Problem: Your answer must be the full listing below, repeated exactly, with no pictures in it.

Task inputs:
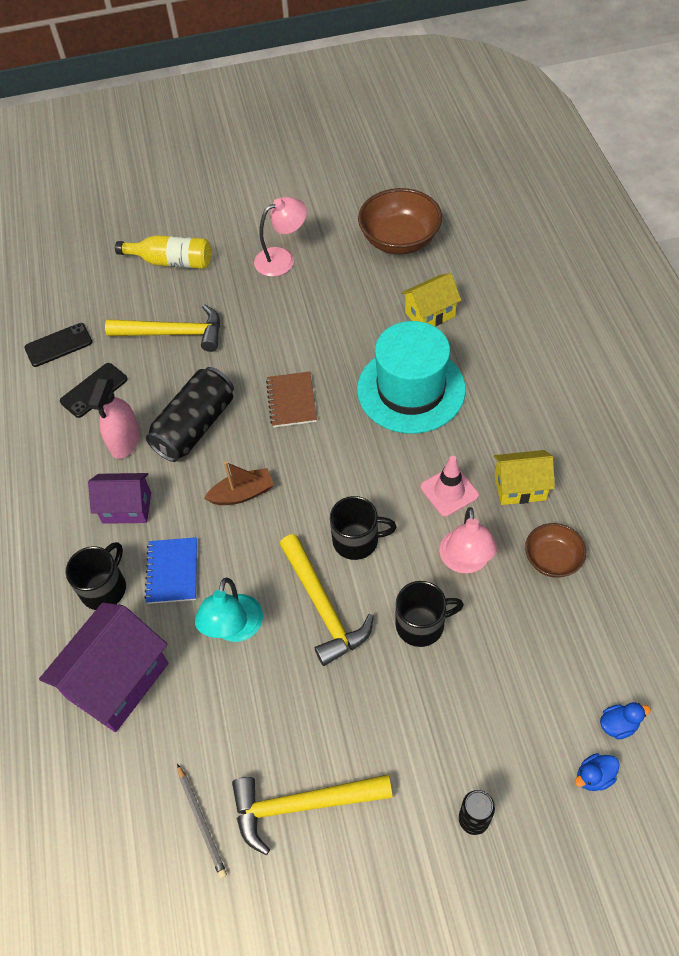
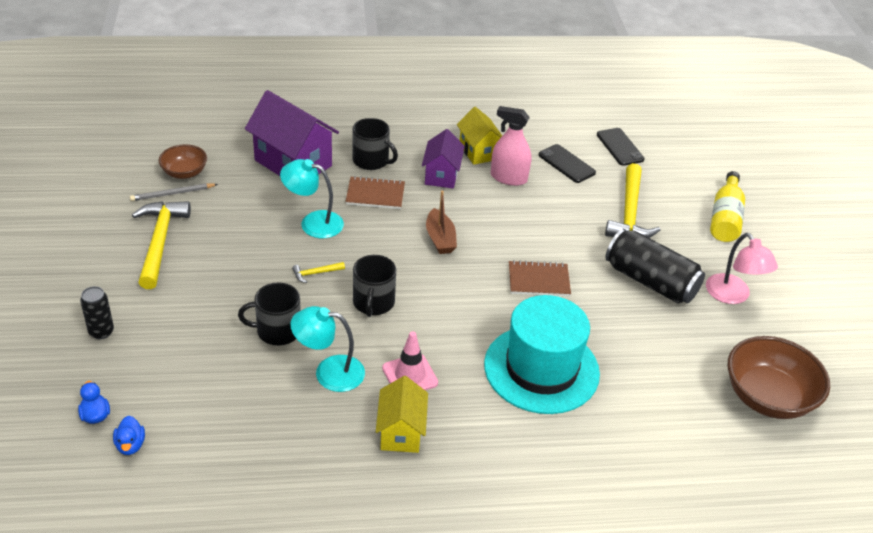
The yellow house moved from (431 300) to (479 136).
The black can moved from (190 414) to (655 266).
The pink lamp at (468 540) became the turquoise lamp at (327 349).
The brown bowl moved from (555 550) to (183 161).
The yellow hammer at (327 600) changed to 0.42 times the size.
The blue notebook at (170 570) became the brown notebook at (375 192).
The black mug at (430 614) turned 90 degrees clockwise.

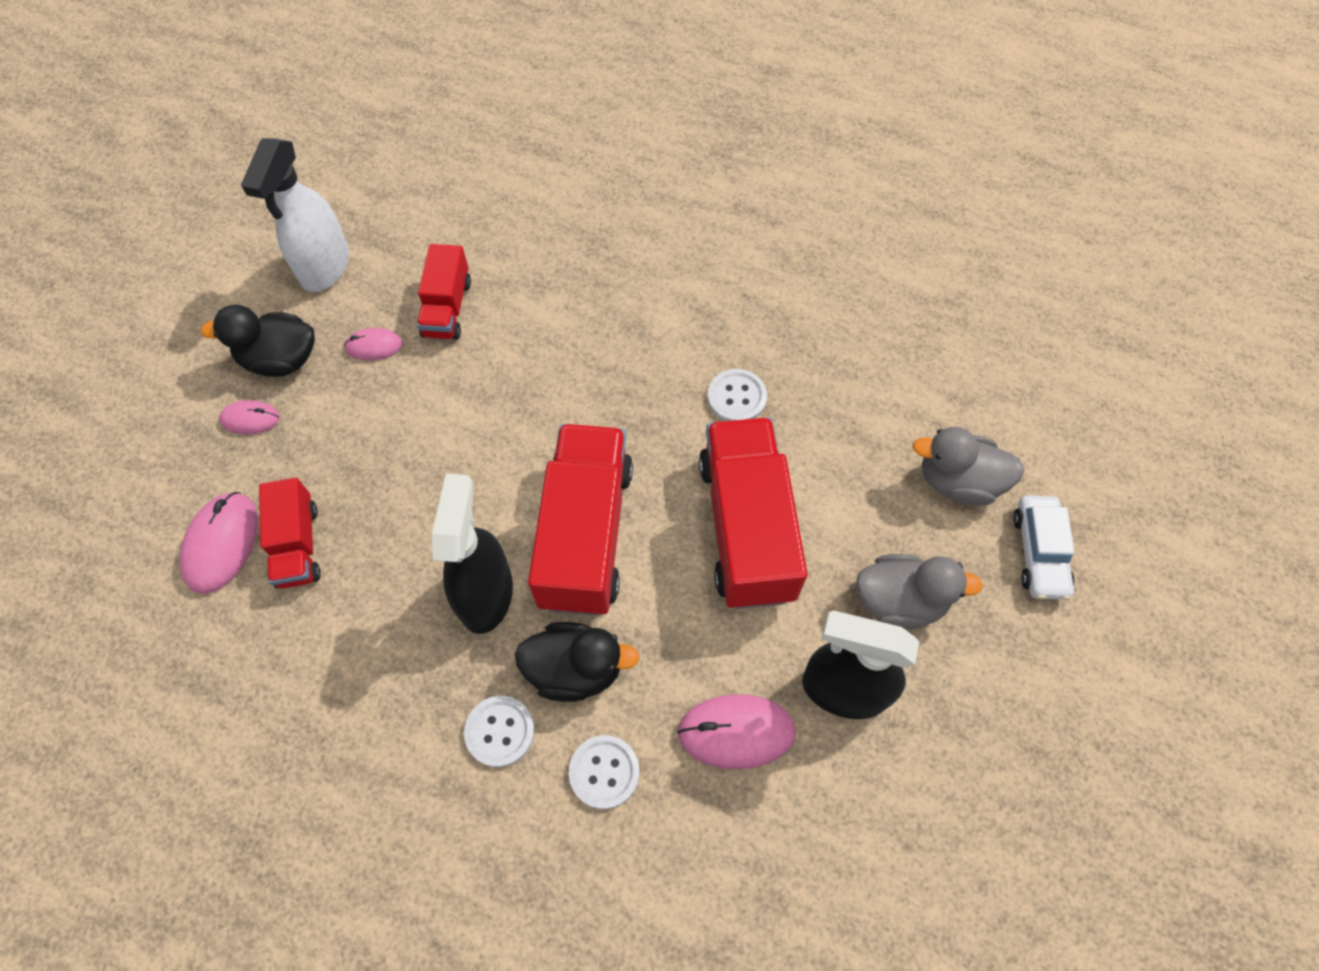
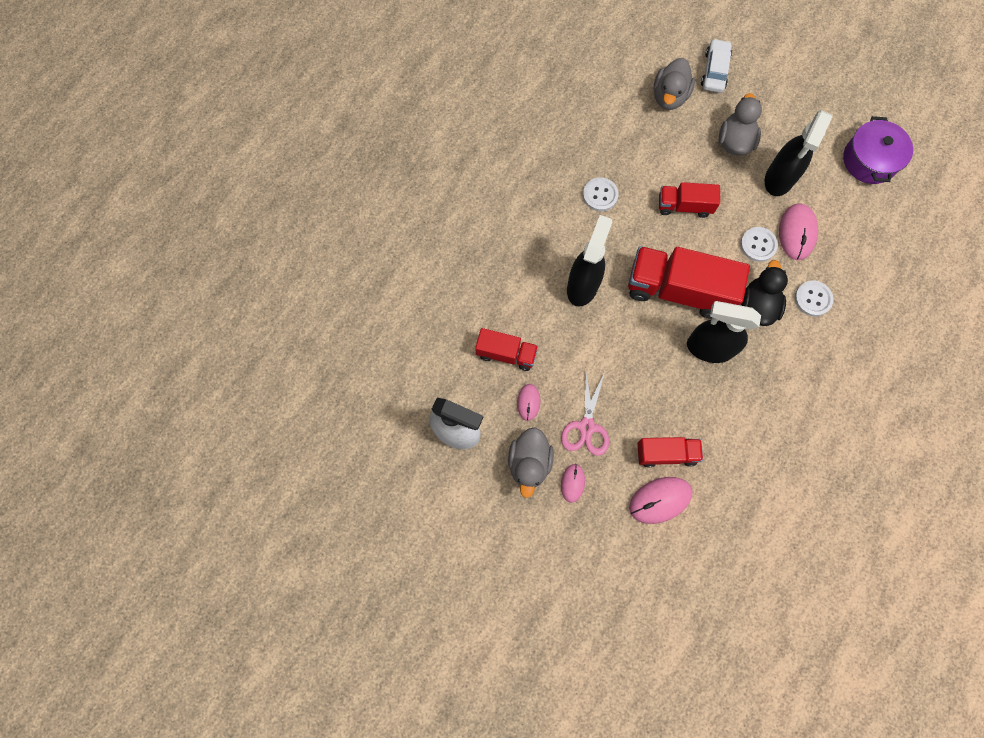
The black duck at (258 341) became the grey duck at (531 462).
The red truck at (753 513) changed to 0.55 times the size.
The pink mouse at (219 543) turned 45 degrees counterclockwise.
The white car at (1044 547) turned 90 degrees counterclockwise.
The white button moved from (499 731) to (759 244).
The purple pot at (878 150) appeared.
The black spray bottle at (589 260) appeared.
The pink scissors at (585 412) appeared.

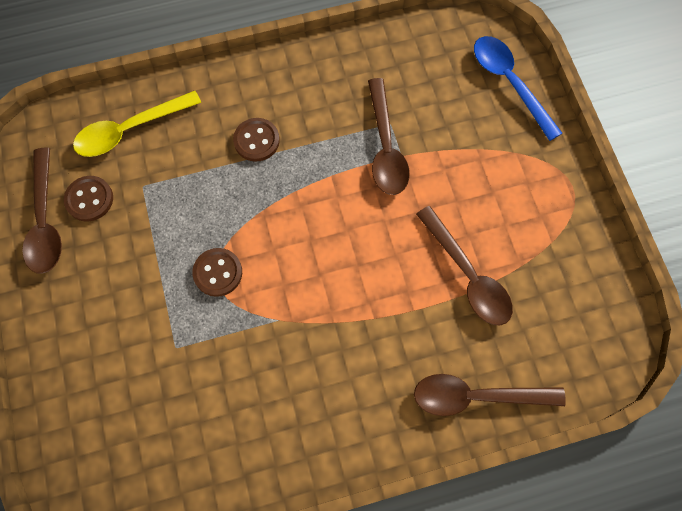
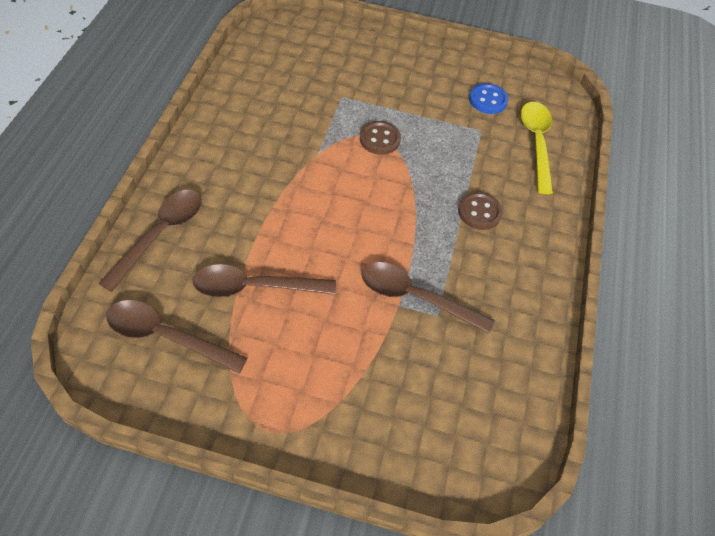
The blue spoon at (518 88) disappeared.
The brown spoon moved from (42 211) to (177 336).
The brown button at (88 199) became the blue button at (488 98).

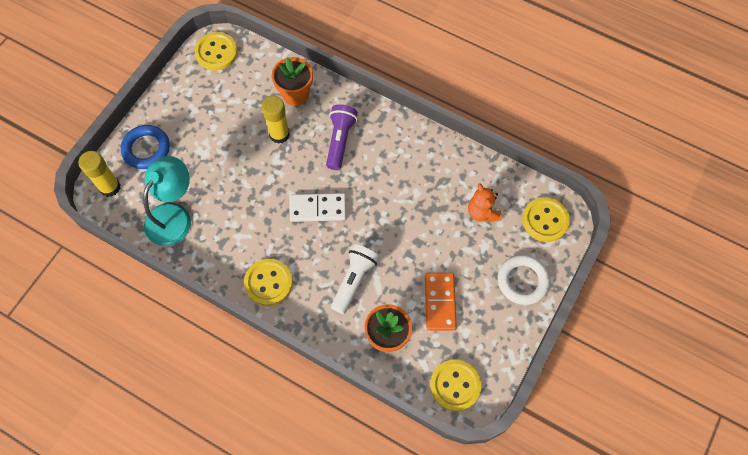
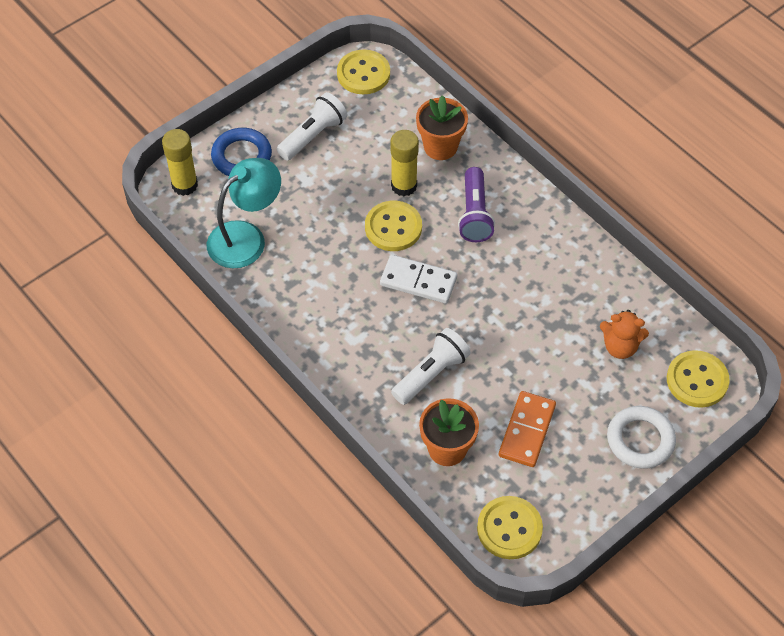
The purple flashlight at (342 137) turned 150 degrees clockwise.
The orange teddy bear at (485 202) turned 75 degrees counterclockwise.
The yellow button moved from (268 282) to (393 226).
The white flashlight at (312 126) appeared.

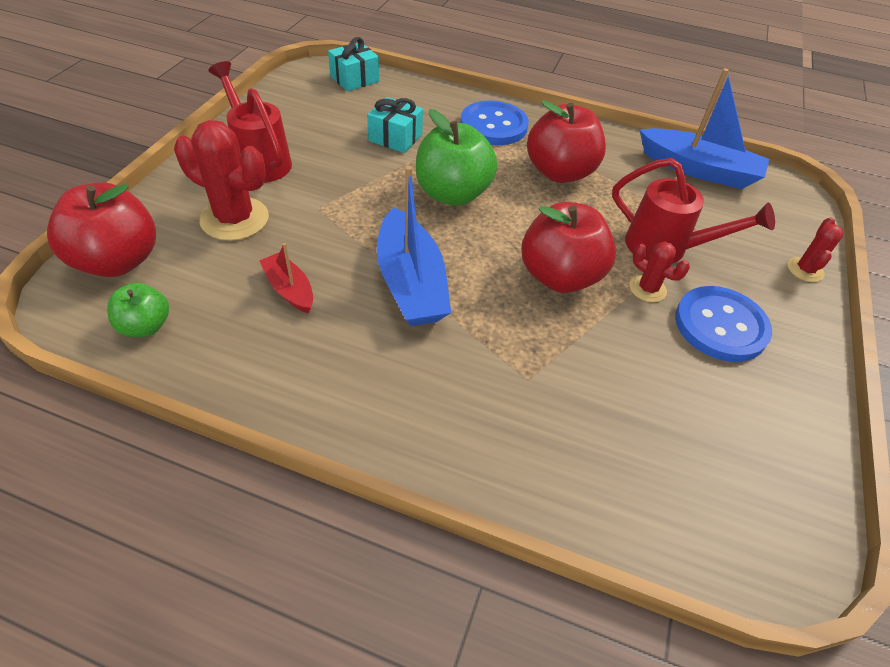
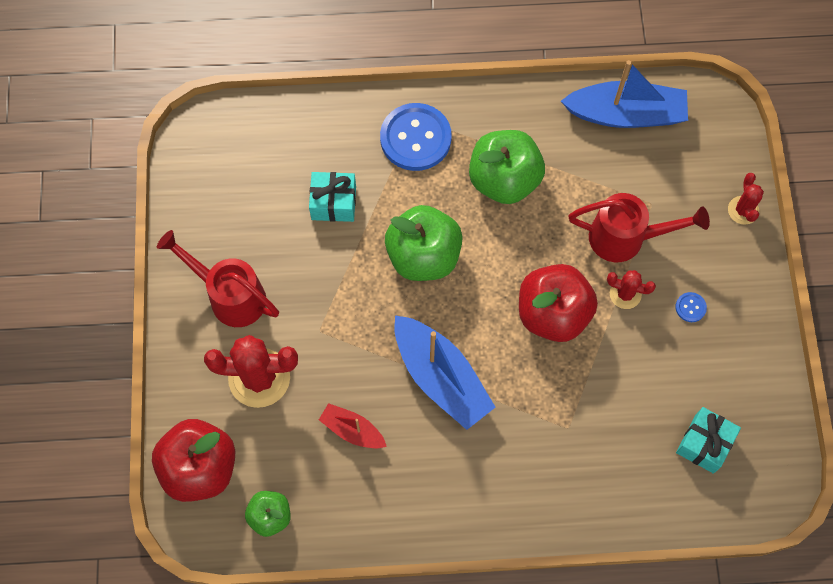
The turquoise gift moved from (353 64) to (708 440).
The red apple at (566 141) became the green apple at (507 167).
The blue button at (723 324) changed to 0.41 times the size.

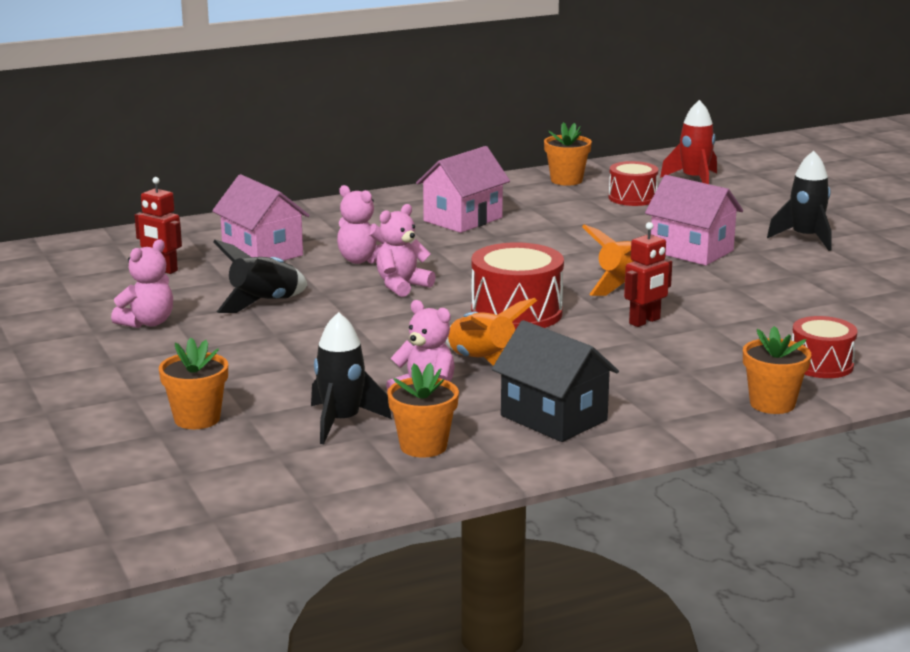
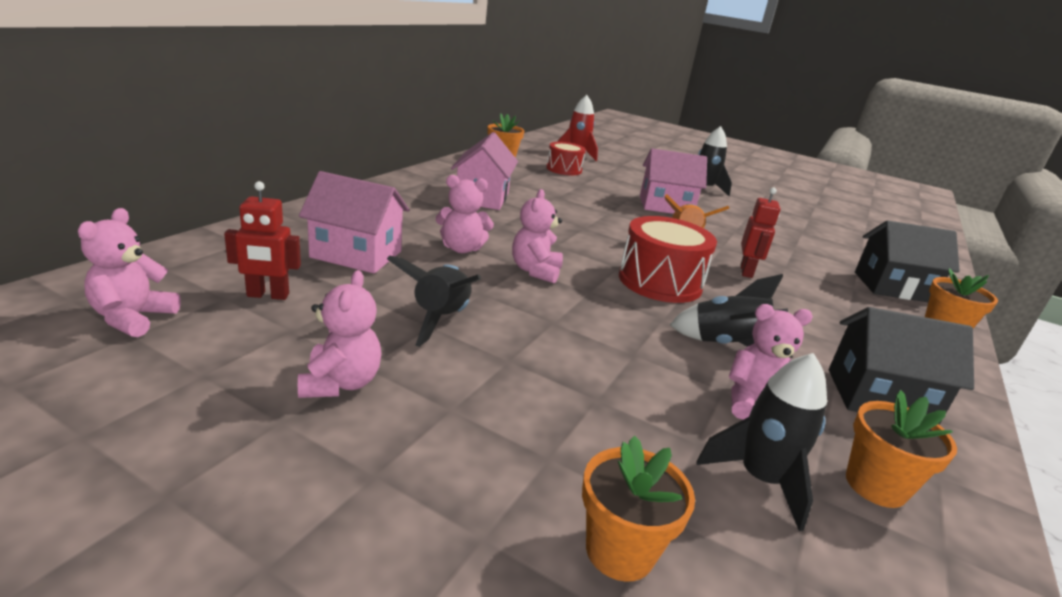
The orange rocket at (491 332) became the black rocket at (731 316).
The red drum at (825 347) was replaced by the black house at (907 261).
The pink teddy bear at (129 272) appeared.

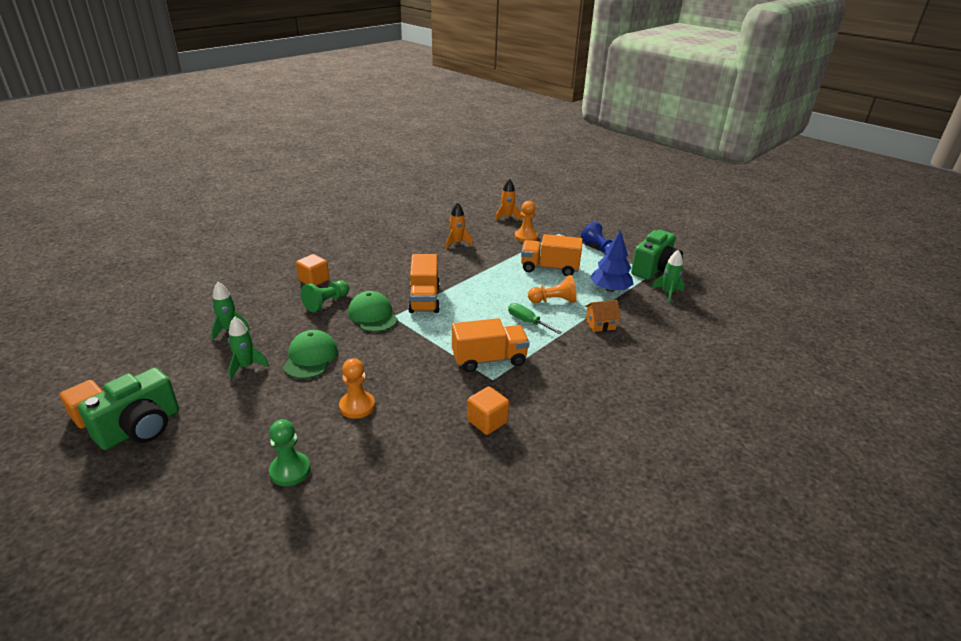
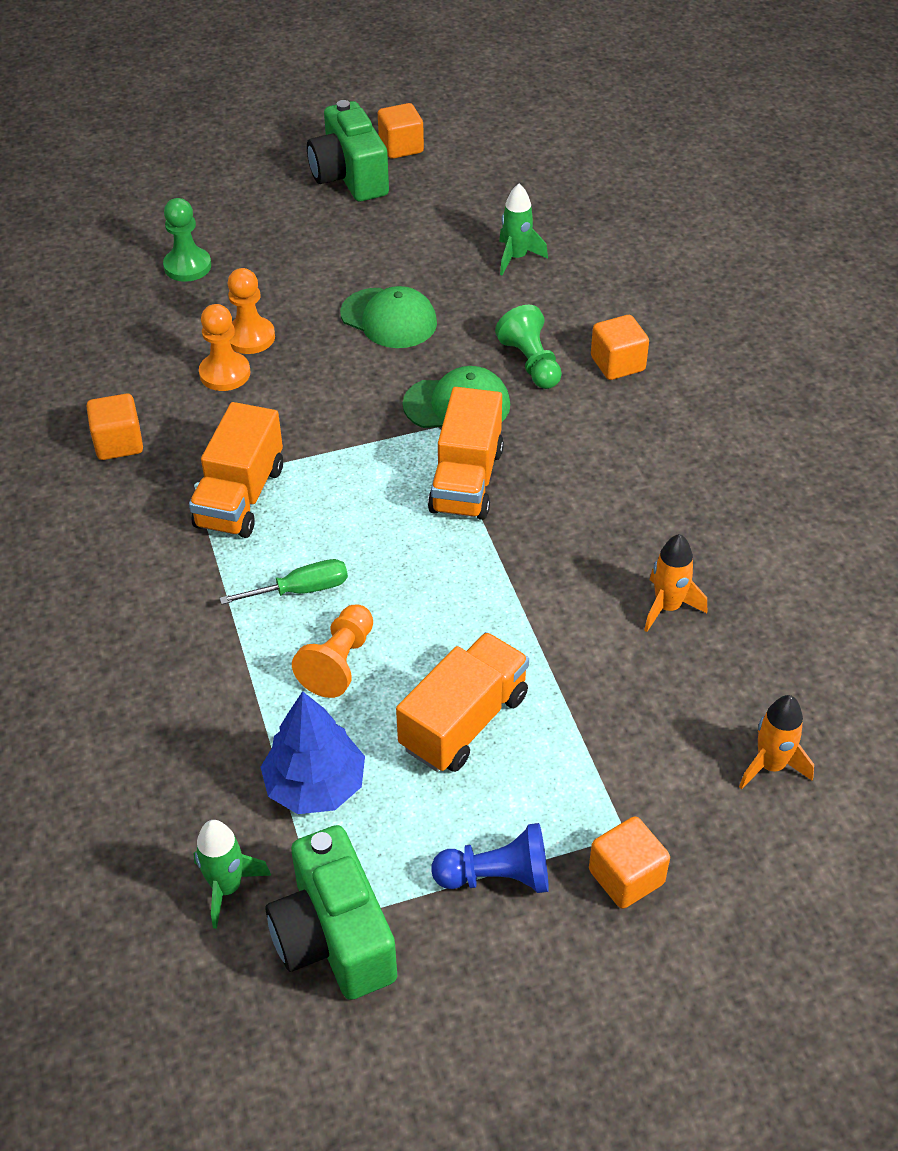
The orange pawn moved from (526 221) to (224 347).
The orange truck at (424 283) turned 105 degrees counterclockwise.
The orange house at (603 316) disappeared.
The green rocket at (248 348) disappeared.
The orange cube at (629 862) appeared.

Exercise answer:
The yellow house moved from (431 300) to (479 136).
The black can moved from (190 414) to (655 266).
The pink lamp at (468 540) became the turquoise lamp at (327 349).
The brown bowl moved from (555 550) to (183 161).
The yellow hammer at (327 600) changed to 0.42 times the size.
The blue notebook at (170 570) became the brown notebook at (375 192).
The black mug at (430 614) turned 90 degrees clockwise.

The black duck at (258 341) became the grey duck at (531 462).
The red truck at (753 513) changed to 0.55 times the size.
The pink mouse at (219 543) turned 45 degrees counterclockwise.
The white car at (1044 547) turned 90 degrees counterclockwise.
The white button moved from (499 731) to (759 244).
The purple pot at (878 150) appeared.
The black spray bottle at (589 260) appeared.
The pink scissors at (585 412) appeared.

The blue spoon at (518 88) disappeared.
The brown spoon moved from (42 211) to (177 336).
The brown button at (88 199) became the blue button at (488 98).

The purple flashlight at (342 137) turned 150 degrees clockwise.
The orange teddy bear at (485 202) turned 75 degrees counterclockwise.
The yellow button moved from (268 282) to (393 226).
The white flashlight at (312 126) appeared.

The turquoise gift moved from (353 64) to (708 440).
The red apple at (566 141) became the green apple at (507 167).
The blue button at (723 324) changed to 0.41 times the size.

The orange rocket at (491 332) became the black rocket at (731 316).
The red drum at (825 347) was replaced by the black house at (907 261).
The pink teddy bear at (129 272) appeared.

The orange pawn moved from (526 221) to (224 347).
The orange truck at (424 283) turned 105 degrees counterclockwise.
The orange house at (603 316) disappeared.
The green rocket at (248 348) disappeared.
The orange cube at (629 862) appeared.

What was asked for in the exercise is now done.